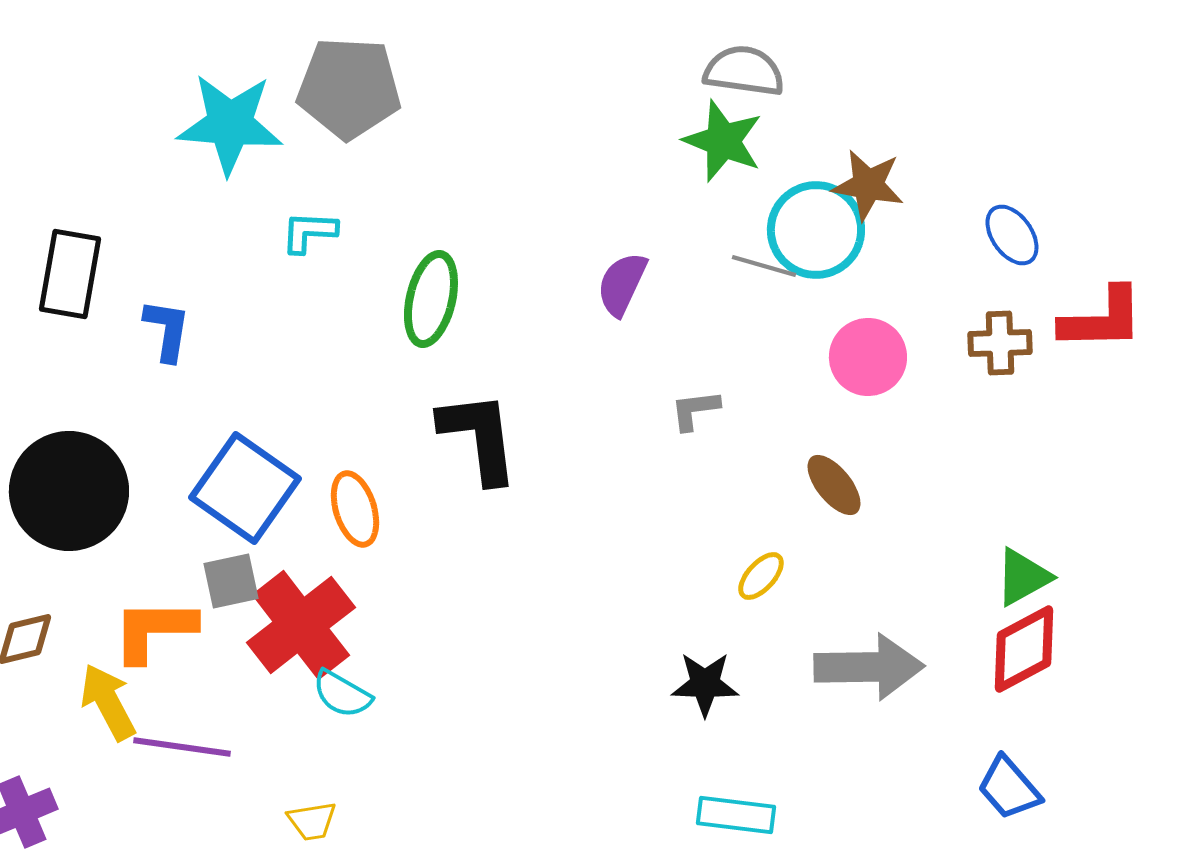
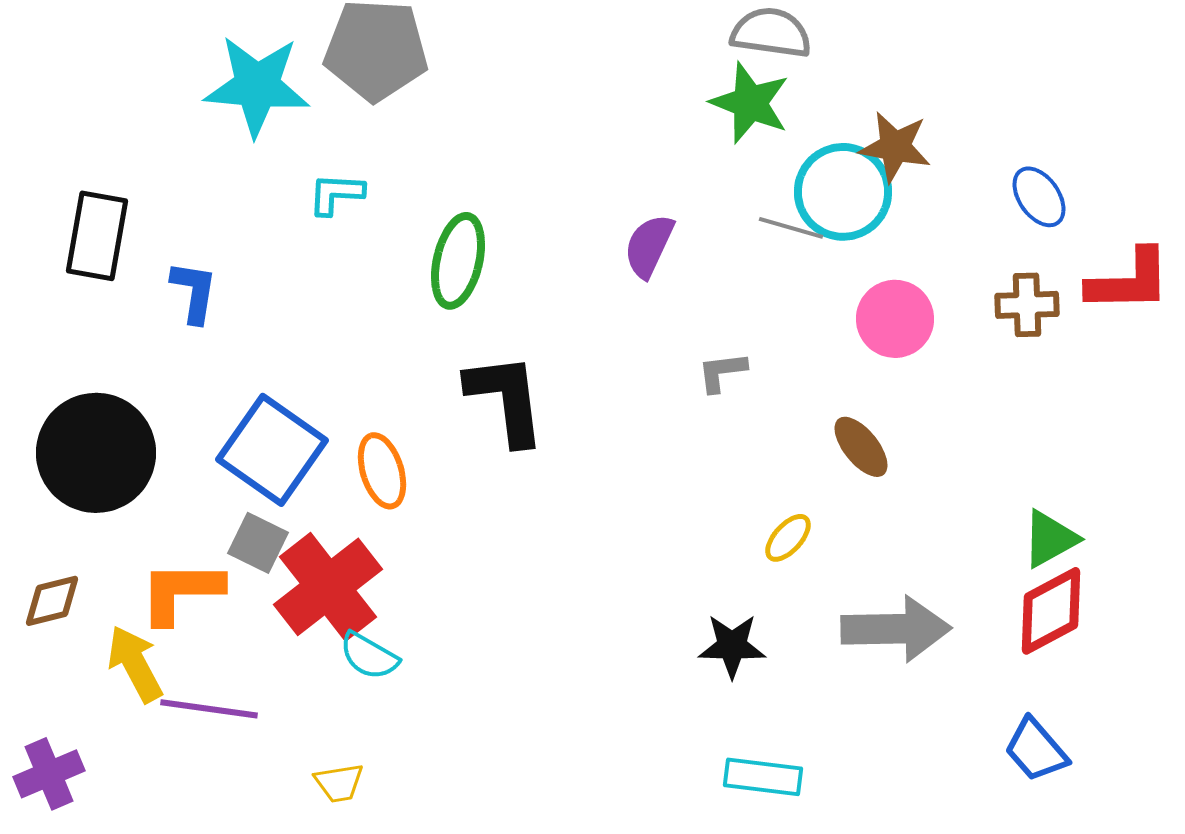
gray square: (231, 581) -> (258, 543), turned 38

---

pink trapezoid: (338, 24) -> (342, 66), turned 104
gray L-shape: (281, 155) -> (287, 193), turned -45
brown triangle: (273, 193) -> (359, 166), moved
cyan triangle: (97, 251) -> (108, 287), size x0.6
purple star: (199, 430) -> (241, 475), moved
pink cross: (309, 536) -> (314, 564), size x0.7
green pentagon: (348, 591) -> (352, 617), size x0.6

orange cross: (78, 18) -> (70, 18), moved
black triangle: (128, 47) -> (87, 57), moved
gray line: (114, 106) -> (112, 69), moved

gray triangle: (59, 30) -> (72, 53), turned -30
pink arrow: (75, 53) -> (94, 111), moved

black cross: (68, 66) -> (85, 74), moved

...

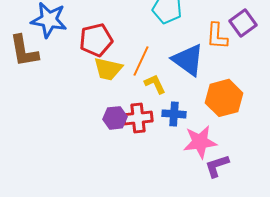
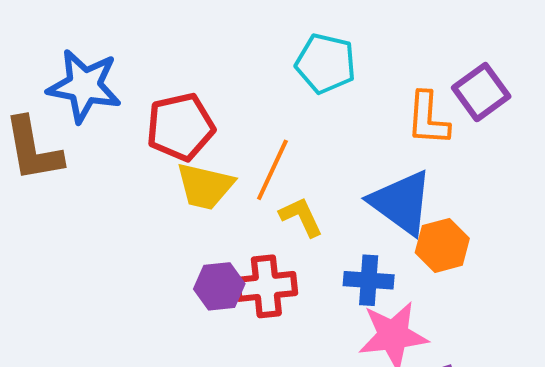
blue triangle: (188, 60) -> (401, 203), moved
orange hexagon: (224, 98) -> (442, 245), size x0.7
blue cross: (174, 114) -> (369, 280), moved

WHAT IS BEING ASKED:
What you return must be the lines above that run from the line with "pink cross: (309, 536)" to the line with "gray line: (114, 106) -> (112, 69), moved", inclusive, each copied exactly.

TASK SOLUTION:
pink cross: (309, 536) -> (314, 564), size x0.7
green pentagon: (348, 591) -> (352, 617), size x0.6

orange cross: (78, 18) -> (70, 18), moved
black triangle: (128, 47) -> (87, 57), moved
gray line: (114, 106) -> (112, 69), moved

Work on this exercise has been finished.